EXERCISE: Every entry below should be printed exactly, without its images.

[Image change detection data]

_ _ _ _ _

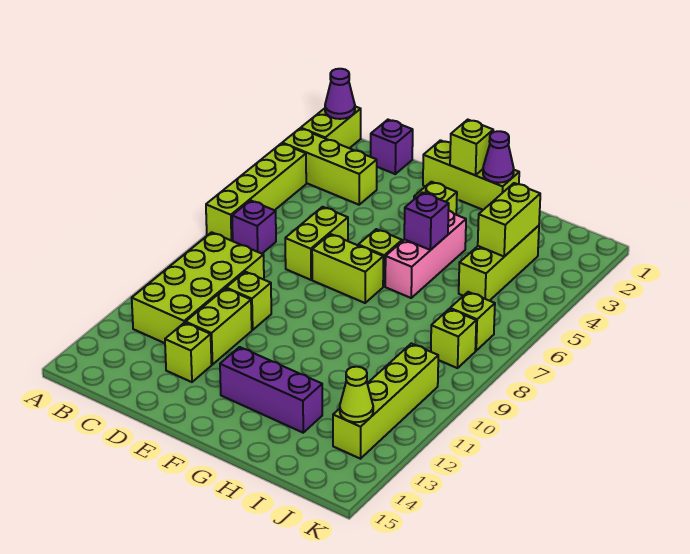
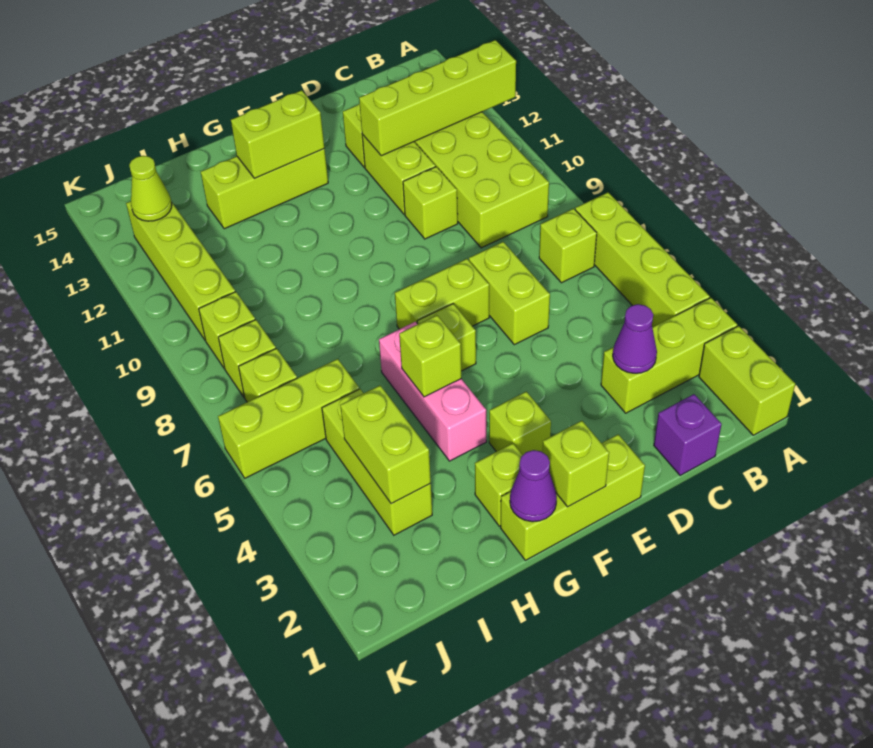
purple cone A1 level 2 -> purple cone C3 level 2
none -> lime brick A12:D12 level 2
purple brick B7 level 1 -> lime brick B7 level 1
purple brick F13:H13 level 1 -> lime brick F13:H13 level 1
none -> lime brick F13:G13 level 2
none -> lime brick G2 level 1
purple brick G5 level 2 -> lime brick G5 level 2
none -> lime brick I6:K6 level 1
none -> lime brick J9 level 1

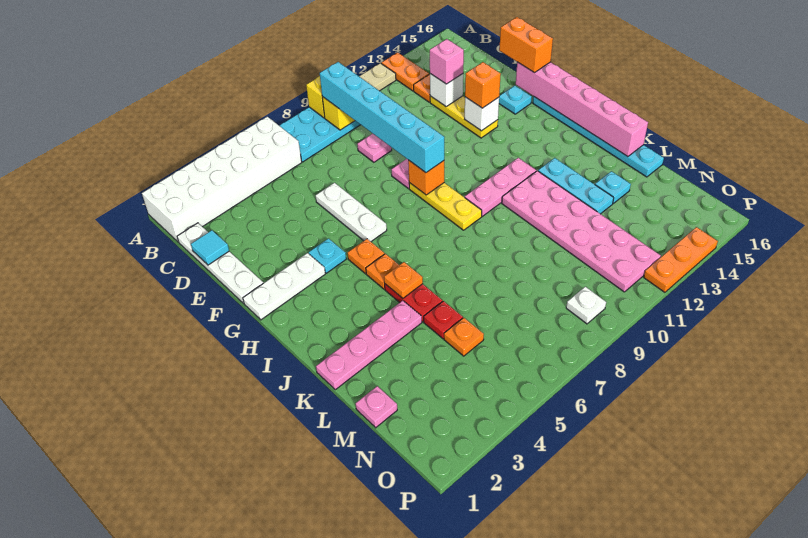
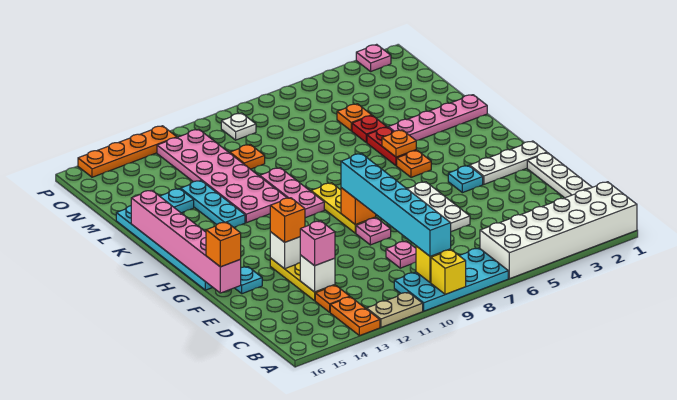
cyan tile D1 level 2 -> none
orange brick E16:F16 level 3 -> orange brick F16 level 3
orange plate H5 level 1 -> orange plate M10 level 1
pink plate I10:I12 level 1 -> pink plate I10:K10 level 1
pink plate M1 level 1 -> pink plate P2 level 1
orange plate P12:P14 level 1 -> orange plate P12:P15 level 1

_ _ _ _ _

YOUR RESPONSE:
purple cone A1 level 2 -> purple cone C3 level 2
none -> lime brick A12:D12 level 2
purple brick B7 level 1 -> lime brick B7 level 1
purple brick F13:H13 level 1 -> lime brick F13:H13 level 1
none -> lime brick F13:G13 level 2
none -> lime brick G2 level 1
purple brick G5 level 2 -> lime brick G5 level 2
none -> lime brick I6:K6 level 1
none -> lime brick J9 level 1

cyan tile D1 level 2 -> none
orange brick E16:F16 level 3 -> orange brick F16 level 3
orange plate H5 level 1 -> orange plate M10 level 1
pink plate I10:I12 level 1 -> pink plate I10:K10 level 1
pink plate M1 level 1 -> pink plate P2 level 1
orange plate P12:P14 level 1 -> orange plate P12:P15 level 1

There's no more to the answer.